== Task prompt ==
Exactly the lines from the one containing "move | brown" through the end of the entries, both ends included, are to be output.
□ □ □ □ □
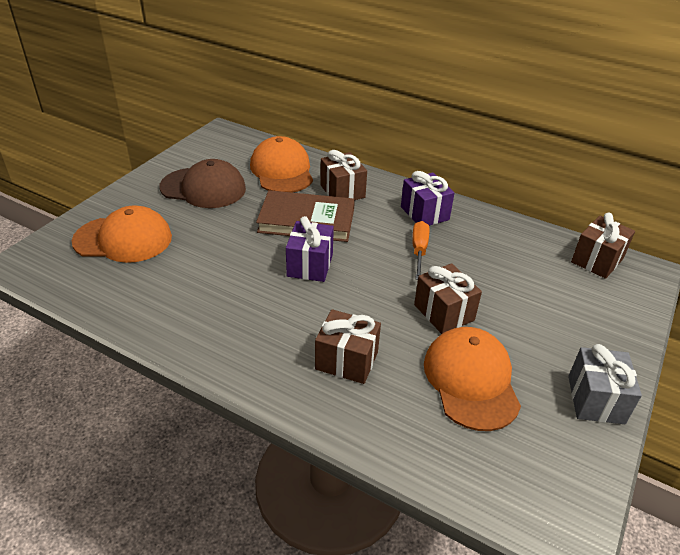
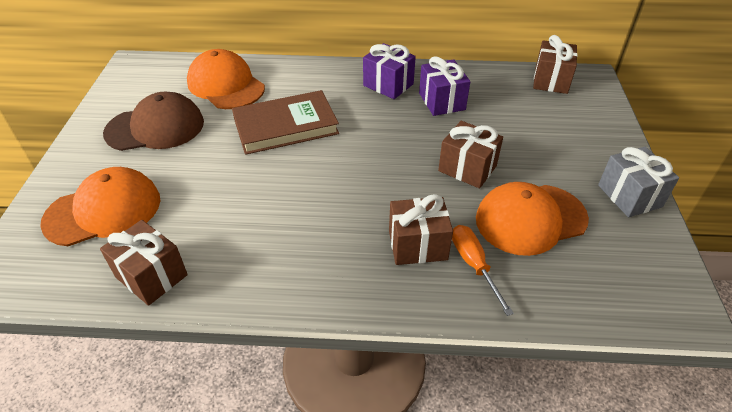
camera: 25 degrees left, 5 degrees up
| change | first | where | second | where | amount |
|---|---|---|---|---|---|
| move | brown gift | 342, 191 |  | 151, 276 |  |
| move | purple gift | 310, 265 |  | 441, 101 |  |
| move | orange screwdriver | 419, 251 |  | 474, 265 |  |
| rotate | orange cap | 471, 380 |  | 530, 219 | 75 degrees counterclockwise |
□ □ □ □ □
== Reply ==
| move | brown gift | 342, 191 |  | 151, 276 |  |
| move | purple gift | 310, 265 |  | 441, 101 |  |
| move | orange screwdriver | 419, 251 |  | 474, 265 |  |
| rotate | orange cap | 471, 380 |  | 530, 219 | 75 degrees counterclockwise |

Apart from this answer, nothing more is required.